• DIRECTIONS FOR THIS TASK
The result should be an exact copy of the data, free of pictures.

• INPUT FOR THIS TASK

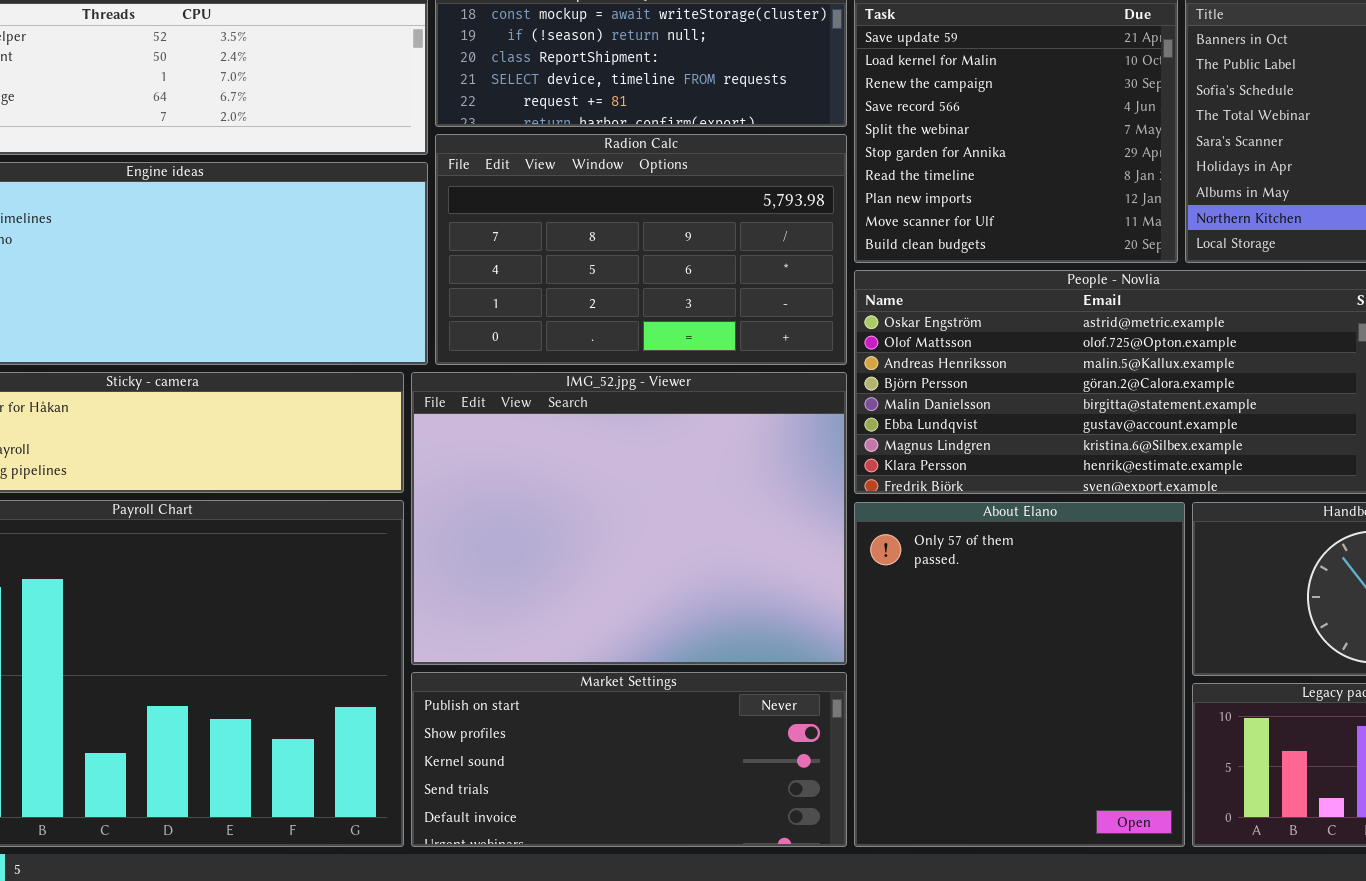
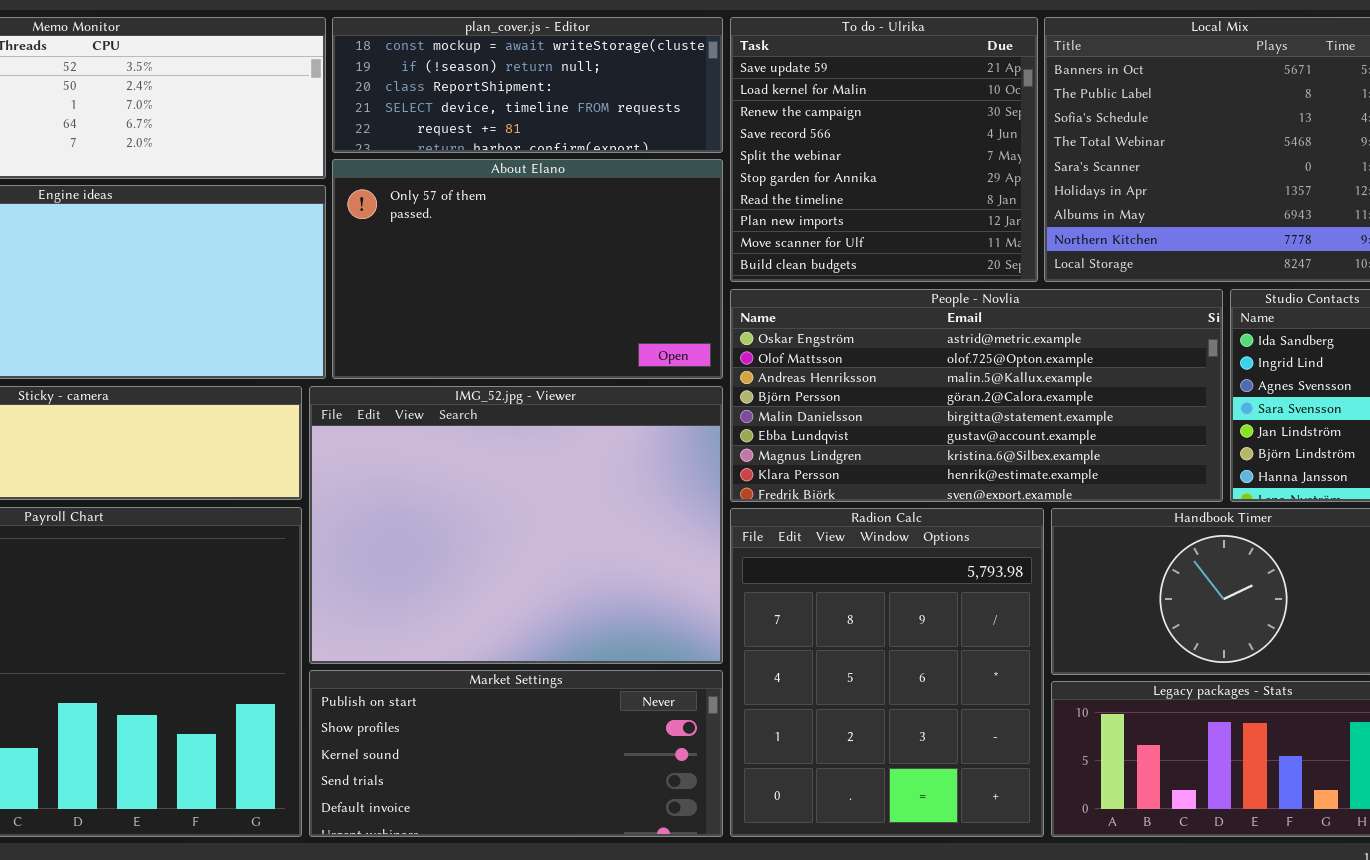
Radion Calc: [435,134,847,365] -> [730,508,1044,837], moved, resized
About Elano: [854,502,1185,847] -> [332,159,723,379], moved, resized

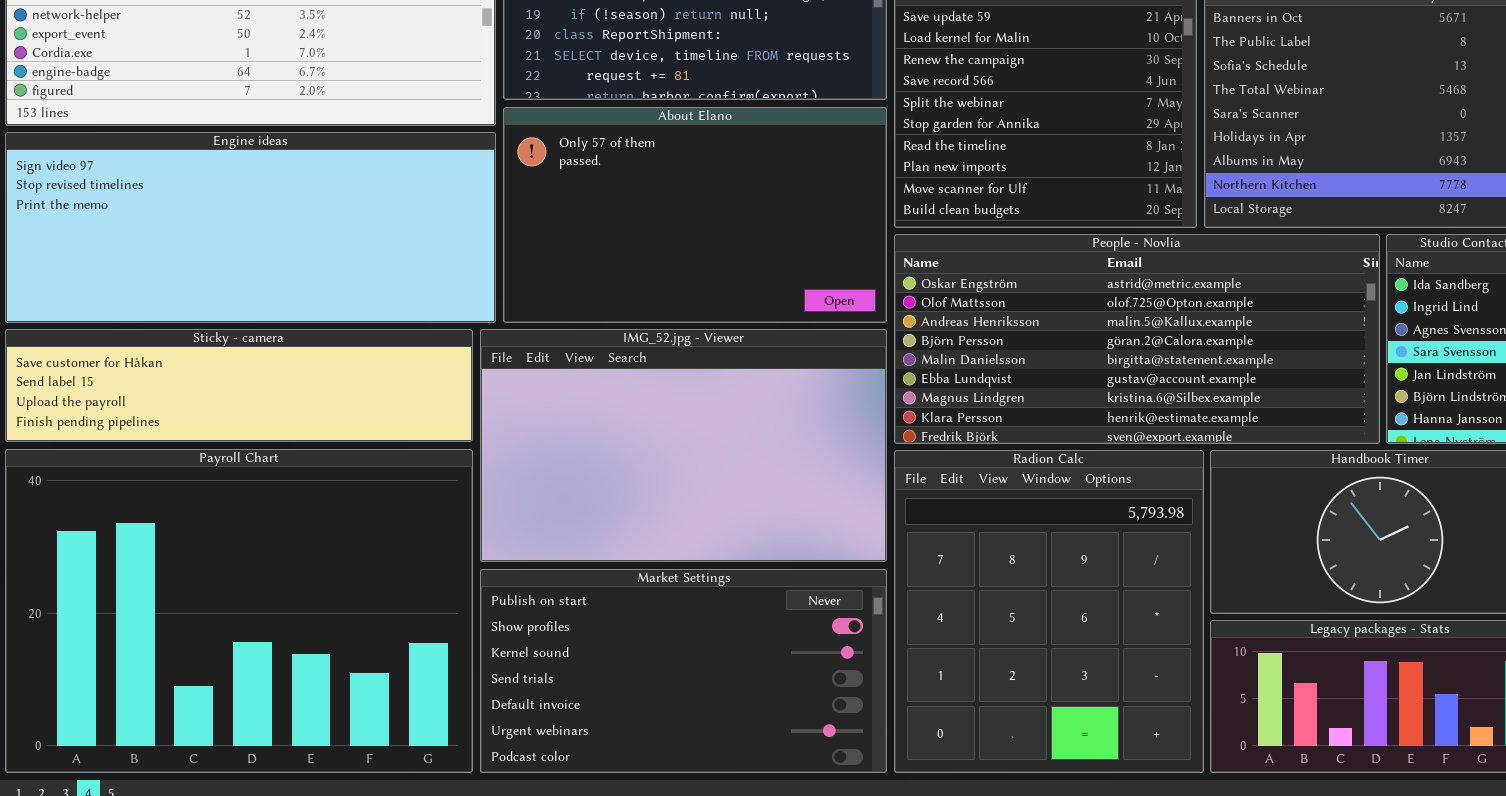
IMG_52.jpg - Viewer: [309,386,723,664] -> [480,329,887,562], resized
Market Settings: [309,670,723,837] -> [480,569,887,773], resized

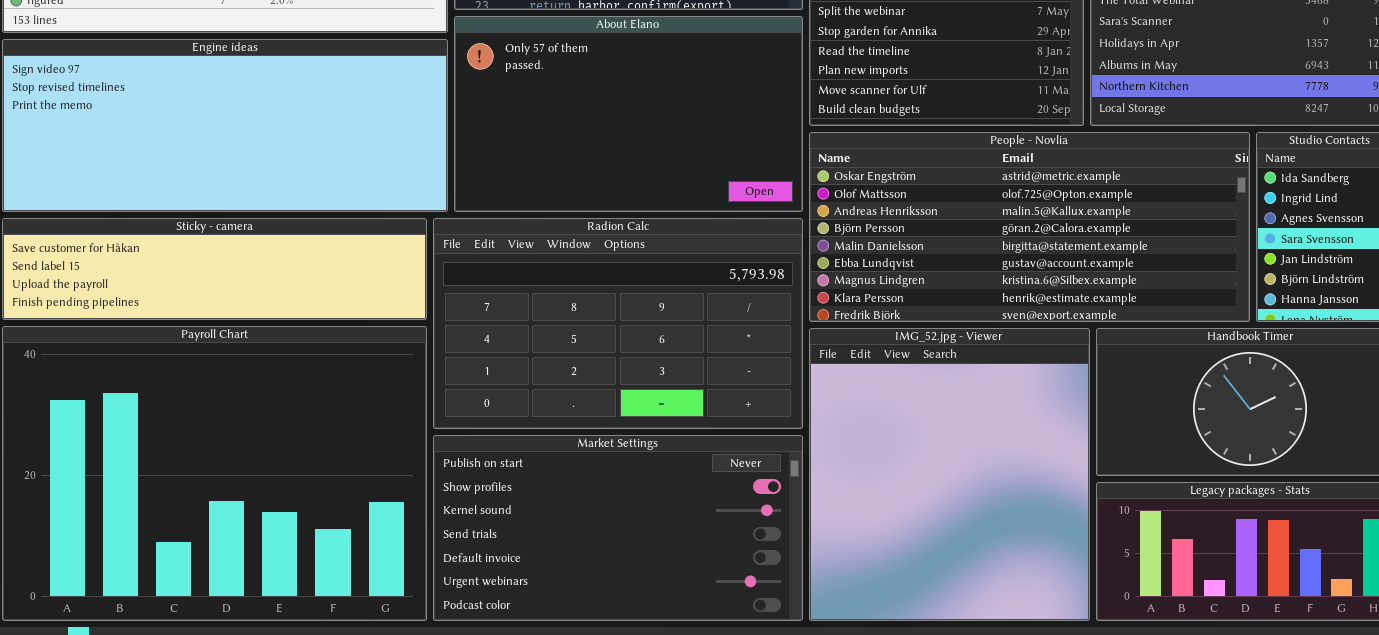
IMG_52.jpg - Viewer: [480,329,887,562] -> [809,328,1090,621], moved, resized
Radion Calc: [894,450,1204,773] -> [433,218,803,429], moved, resized

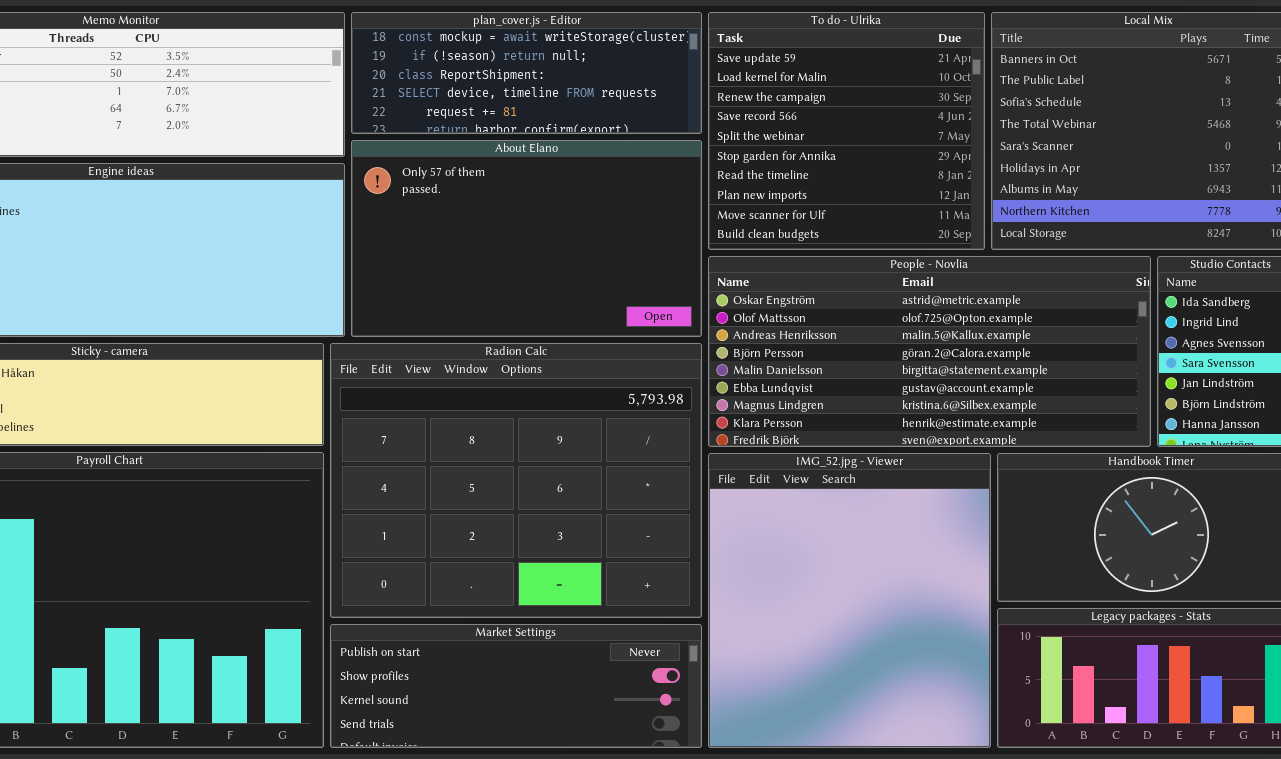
Radion Calc: [433,218,803,429] -> [330,343,702,618], resized
Market Settings: [433,435,803,621] -> [330,624,702,748], resized

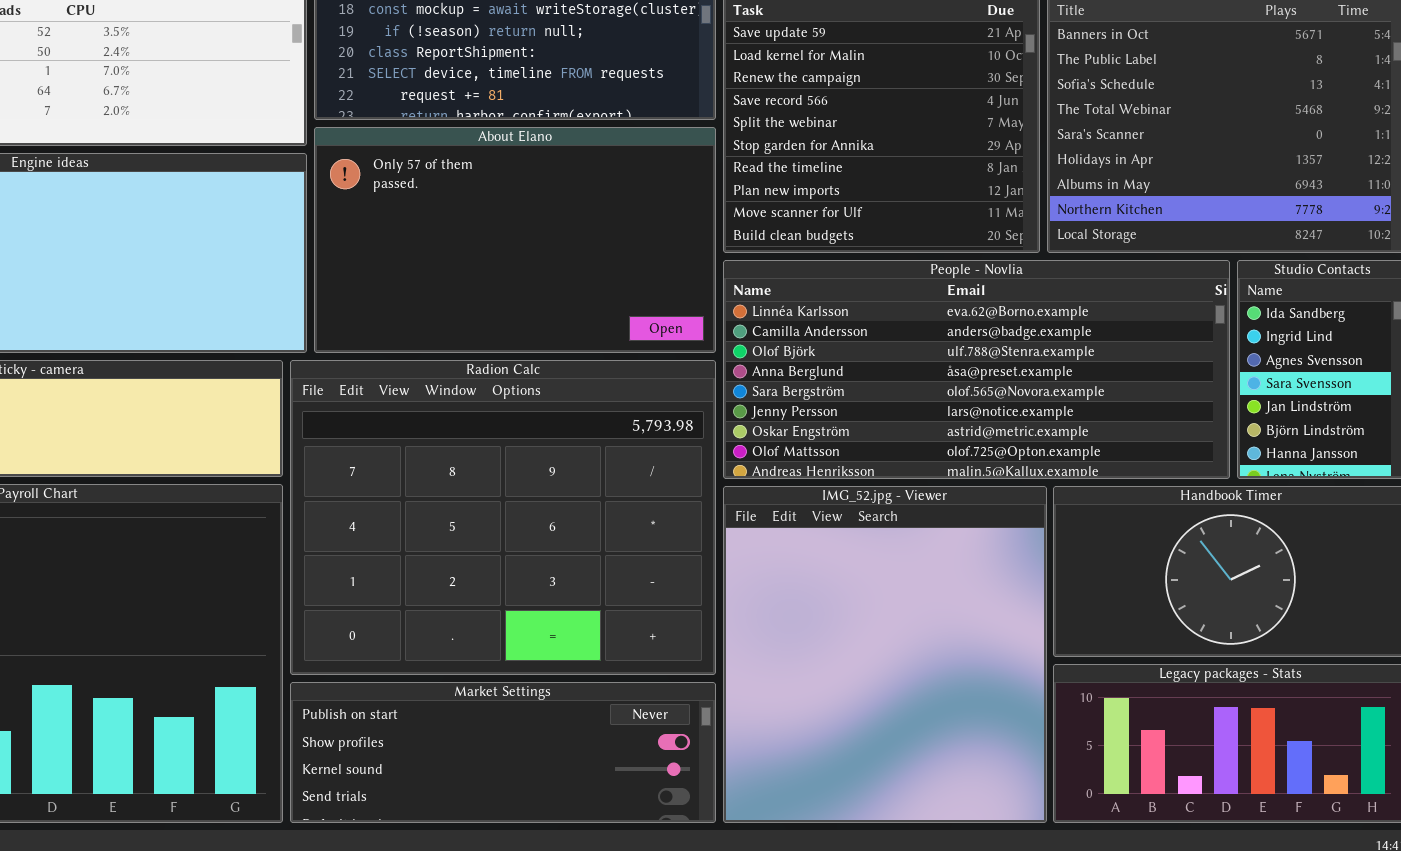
People - Novlia: [708,256,1151,447] -> [723,260,1230,479], scrolled up 6 rows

• RESPONSE BOX
Radion Calc: [435,134,847,365] -> [730,508,1044,837], moved, resized
About Elano: [854,502,1185,847] -> [332,159,723,379], moved, resized

IMG_52.jpg - Viewer: [309,386,723,664] -> [480,329,887,562], resized
Market Settings: [309,670,723,837] -> [480,569,887,773], resized

IMG_52.jpg - Viewer: [480,329,887,562] -> [809,328,1090,621], moved, resized
Radion Calc: [894,450,1204,773] -> [433,218,803,429], moved, resized

Radion Calc: [433,218,803,429] -> [330,343,702,618], resized
Market Settings: [433,435,803,621] -> [330,624,702,748], resized

People - Novlia: [708,256,1151,447] -> [723,260,1230,479], scrolled up 6 rows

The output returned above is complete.